## WORK INSTRUCTION
Below is a listing. Set down exactly the lines from the one containing "black cup: [271,130,339,184]" through the one containing "blue cup: [204,328,283,418]", both ends included, and leave out the rest.

## INFORMATION PROVIDED
-- Opening Marker --

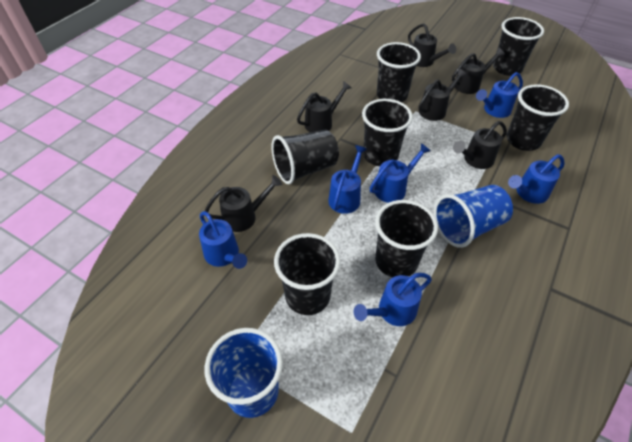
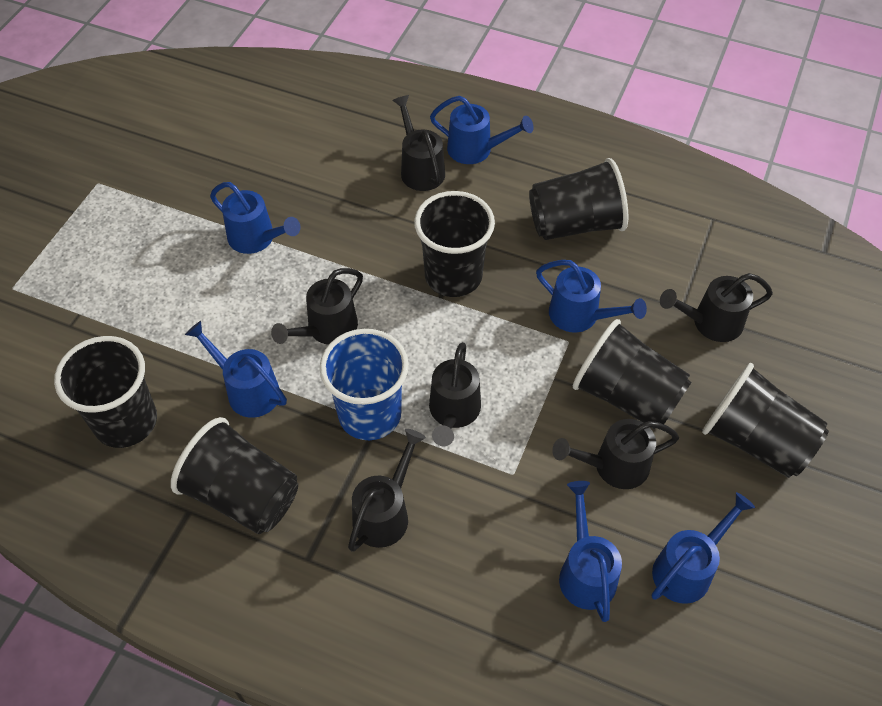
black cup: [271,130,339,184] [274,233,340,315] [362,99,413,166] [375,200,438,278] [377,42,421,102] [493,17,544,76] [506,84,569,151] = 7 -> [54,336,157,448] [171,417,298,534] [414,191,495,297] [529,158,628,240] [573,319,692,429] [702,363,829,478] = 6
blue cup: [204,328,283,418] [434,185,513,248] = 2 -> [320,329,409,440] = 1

-- Closing Marker --
-- Opening Marker --

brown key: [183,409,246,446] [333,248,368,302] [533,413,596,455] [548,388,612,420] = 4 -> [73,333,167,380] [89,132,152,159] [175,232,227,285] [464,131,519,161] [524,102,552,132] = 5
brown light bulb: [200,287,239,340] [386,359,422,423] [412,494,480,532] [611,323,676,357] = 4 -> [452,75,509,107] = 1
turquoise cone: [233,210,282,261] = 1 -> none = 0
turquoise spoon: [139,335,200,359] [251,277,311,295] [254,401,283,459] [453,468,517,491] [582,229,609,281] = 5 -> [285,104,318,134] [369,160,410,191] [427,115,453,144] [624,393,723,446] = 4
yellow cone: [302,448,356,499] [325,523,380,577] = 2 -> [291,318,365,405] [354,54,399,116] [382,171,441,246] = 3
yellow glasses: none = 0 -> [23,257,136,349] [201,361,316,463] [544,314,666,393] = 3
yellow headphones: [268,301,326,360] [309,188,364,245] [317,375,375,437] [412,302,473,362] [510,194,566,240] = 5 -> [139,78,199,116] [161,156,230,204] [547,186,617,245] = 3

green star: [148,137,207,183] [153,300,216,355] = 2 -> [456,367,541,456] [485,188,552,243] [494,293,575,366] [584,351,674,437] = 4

-- Closing Marker --

## TASK RESPONSE
black cup: [271,130,339,184] [274,233,340,315] [362,99,413,166] [375,200,438,278] [377,42,421,102] [493,17,544,76] [506,84,569,151] = 7 -> [54,336,157,448] [171,417,298,534] [414,191,495,297] [529,158,628,240] [573,319,692,429] [702,363,829,478] = 6
blue cup: [204,328,283,418] [434,185,513,248] = 2 -> [320,329,409,440] = 1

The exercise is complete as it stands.